• [WORK INSTRUCTIONS]: Looking at the entries, how many lines hold the word "turned"? State the number by itself.
━━━ PROVIDED ENTRIES ━━━
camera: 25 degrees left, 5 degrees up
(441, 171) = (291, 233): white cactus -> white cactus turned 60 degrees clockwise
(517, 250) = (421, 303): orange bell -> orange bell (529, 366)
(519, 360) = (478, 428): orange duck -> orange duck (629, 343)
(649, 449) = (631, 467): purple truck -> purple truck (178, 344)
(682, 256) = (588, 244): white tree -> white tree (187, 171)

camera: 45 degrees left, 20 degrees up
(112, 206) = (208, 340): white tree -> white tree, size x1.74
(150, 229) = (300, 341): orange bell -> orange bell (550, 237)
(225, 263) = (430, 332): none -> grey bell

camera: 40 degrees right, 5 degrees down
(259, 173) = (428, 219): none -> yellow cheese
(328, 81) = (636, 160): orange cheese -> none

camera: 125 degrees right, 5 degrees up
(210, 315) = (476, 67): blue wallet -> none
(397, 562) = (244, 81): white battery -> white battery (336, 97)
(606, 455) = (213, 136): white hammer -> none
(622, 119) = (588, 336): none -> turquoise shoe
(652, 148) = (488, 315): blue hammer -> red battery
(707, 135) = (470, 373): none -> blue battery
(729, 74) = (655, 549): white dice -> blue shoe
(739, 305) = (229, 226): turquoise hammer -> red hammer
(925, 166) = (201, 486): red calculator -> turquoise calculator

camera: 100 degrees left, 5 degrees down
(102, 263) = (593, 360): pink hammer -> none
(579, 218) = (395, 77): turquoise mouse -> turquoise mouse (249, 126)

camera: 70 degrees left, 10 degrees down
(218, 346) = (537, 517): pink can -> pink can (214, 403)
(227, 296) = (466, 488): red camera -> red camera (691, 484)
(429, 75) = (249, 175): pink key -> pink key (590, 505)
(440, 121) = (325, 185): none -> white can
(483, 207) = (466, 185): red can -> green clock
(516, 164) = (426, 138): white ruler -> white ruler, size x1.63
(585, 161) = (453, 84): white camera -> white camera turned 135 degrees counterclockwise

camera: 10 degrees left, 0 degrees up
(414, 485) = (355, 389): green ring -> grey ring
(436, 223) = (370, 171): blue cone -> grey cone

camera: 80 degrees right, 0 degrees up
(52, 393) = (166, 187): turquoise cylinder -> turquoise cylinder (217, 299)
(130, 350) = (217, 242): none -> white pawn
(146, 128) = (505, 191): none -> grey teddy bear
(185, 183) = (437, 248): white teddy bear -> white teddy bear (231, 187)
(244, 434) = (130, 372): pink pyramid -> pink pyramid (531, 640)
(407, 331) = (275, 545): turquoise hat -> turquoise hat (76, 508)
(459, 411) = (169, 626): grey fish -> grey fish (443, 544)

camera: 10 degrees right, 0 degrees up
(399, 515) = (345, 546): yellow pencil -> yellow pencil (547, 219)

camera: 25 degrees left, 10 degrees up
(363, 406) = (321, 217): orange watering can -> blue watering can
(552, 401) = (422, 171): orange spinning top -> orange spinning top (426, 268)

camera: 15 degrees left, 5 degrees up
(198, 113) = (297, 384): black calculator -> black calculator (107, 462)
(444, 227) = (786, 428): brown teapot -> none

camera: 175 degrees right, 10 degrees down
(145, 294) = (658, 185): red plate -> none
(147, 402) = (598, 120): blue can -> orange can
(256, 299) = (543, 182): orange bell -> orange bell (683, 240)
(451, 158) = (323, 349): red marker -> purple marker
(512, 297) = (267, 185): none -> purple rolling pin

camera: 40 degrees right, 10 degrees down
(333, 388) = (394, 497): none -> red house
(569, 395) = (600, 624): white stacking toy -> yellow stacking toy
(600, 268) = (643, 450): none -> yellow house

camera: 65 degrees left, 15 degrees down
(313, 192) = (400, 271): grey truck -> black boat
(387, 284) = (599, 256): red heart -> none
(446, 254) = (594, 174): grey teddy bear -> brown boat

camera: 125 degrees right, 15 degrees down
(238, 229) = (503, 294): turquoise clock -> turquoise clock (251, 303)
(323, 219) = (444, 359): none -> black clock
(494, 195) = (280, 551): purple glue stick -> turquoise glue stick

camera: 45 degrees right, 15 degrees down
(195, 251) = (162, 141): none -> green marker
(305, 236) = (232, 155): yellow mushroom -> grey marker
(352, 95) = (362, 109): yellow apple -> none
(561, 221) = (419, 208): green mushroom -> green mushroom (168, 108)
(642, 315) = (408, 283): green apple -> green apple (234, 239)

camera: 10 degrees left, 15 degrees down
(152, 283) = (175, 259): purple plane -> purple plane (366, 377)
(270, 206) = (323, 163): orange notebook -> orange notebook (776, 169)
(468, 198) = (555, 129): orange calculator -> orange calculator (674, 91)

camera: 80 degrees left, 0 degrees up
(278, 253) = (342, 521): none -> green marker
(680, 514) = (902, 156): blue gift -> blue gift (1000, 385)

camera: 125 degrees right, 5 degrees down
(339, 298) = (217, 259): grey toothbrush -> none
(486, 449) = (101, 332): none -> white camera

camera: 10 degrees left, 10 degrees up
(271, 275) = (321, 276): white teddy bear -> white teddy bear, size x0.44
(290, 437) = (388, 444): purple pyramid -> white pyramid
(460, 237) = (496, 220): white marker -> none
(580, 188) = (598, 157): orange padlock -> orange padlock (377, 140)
━━━
• [EXPECTED ANSWER]: 2